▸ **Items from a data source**
__________

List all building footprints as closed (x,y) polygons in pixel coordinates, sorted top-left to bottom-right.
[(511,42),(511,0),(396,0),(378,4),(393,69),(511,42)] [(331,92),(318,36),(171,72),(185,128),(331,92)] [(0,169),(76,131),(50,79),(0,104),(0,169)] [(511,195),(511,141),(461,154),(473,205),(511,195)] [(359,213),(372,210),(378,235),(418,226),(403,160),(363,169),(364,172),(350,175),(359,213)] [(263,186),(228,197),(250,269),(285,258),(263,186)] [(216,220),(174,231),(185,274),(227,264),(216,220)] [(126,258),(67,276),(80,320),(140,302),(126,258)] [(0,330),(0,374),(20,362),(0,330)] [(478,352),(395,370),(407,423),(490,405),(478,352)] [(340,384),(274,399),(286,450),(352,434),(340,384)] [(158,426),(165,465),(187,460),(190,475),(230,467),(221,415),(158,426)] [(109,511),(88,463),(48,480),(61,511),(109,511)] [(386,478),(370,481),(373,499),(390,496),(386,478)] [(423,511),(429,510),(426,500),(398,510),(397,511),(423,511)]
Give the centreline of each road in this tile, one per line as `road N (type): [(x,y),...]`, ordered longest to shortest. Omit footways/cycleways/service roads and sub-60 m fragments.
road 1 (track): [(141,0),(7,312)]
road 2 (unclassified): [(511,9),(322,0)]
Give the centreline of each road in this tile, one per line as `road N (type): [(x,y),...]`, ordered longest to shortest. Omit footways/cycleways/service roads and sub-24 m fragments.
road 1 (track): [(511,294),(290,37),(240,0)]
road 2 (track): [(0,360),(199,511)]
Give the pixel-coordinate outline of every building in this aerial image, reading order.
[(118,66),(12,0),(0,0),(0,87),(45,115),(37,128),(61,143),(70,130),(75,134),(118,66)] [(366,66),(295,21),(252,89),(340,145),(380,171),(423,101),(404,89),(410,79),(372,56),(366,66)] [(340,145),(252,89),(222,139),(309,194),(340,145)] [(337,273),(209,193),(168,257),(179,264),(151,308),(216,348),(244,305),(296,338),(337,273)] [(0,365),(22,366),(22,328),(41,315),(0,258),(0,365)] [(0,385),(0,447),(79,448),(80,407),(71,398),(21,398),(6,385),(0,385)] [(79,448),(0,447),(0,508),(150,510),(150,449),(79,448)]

__________

▸ **What to produce**
Copy out, character for character, the lines of the records from the line containing "sub-24 m fragments." up to and including the line containing "road 2 (track): [(0,360),(199,511)]".

▸ **Written response**
Give the centreline of each road in this tile, one per line as `road N (type): [(x,y),...]`, ordered longest to shortest. Omit footways/cycleways/service roads and sub-24 m fragments.
road 1 (track): [(511,294),(290,37),(240,0)]
road 2 (track): [(0,360),(199,511)]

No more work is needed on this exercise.